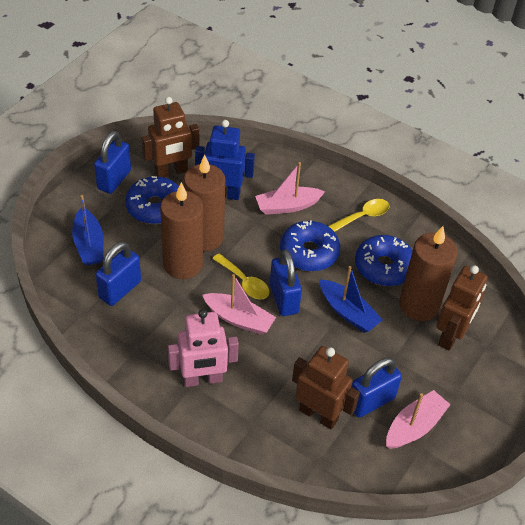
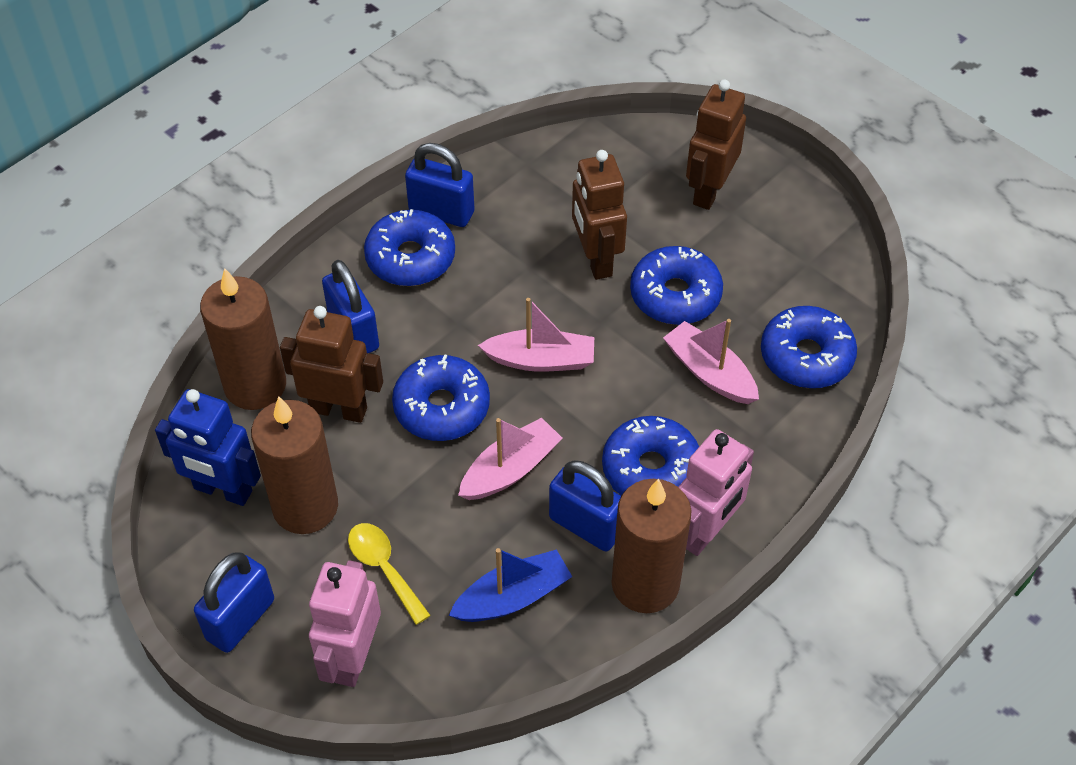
blue boat: 2 -> 1
blue donut: 3 -> 5
pink robot: 1 -> 2
yellow spoon: 2 -> 1

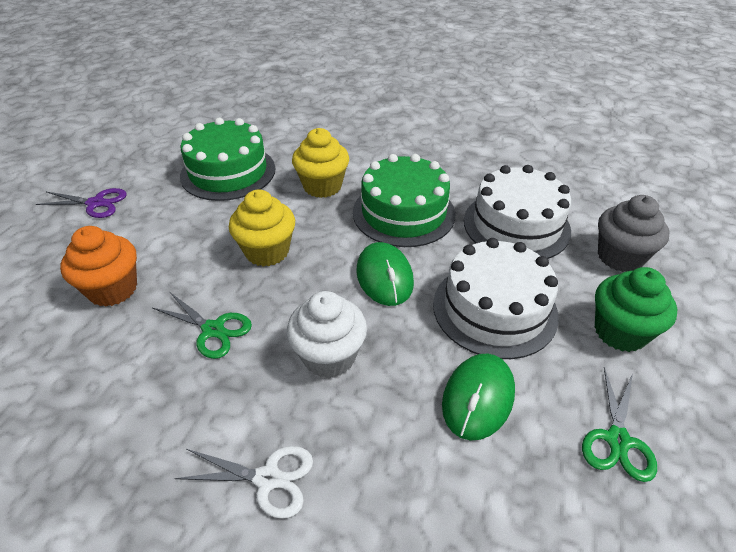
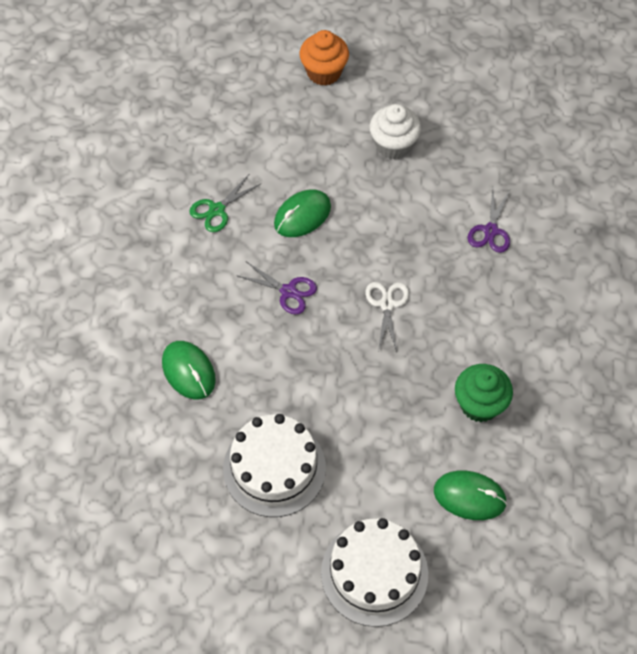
green cake: 2 -> 0
green mouse: 2 -> 3
green scissors: 2 -> 1
grey cupcake: 1 -> 0
purple scissors: 1 -> 2
yellow cupcake: 2 -> 0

::::

Only the lines from the one that contains "pink robot: 1 -> 2" through the last line of the records may appear in the answer, retyped exactly and with no pictures.

Completed task
pink robot: 1 -> 2
yellow spoon: 2 -> 1

green cake: 2 -> 0
green mouse: 2 -> 3
green scissors: 2 -> 1
grey cupcake: 1 -> 0
purple scissors: 1 -> 2
yellow cupcake: 2 -> 0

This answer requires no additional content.